STORED DATA:

╔══

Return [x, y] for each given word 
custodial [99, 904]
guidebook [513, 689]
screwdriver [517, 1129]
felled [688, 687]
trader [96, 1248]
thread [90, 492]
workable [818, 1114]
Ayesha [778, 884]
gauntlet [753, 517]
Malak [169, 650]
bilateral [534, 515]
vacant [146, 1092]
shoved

╚══

DIRECTION: Write out all of the data above again, line for line, without changing anything.

EXERCISE RESPONSE:
Return [x, y] for each given word 
custodial [99, 904]
guidebook [513, 689]
screwdriver [517, 1129]
felled [688, 687]
trader [96, 1248]
thread [90, 492]
workable [818, 1114]
Ayesha [778, 884]
gauntlet [753, 517]
Malak [169, 650]
bilateral [534, 515]
vacant [146, 1092]
shoved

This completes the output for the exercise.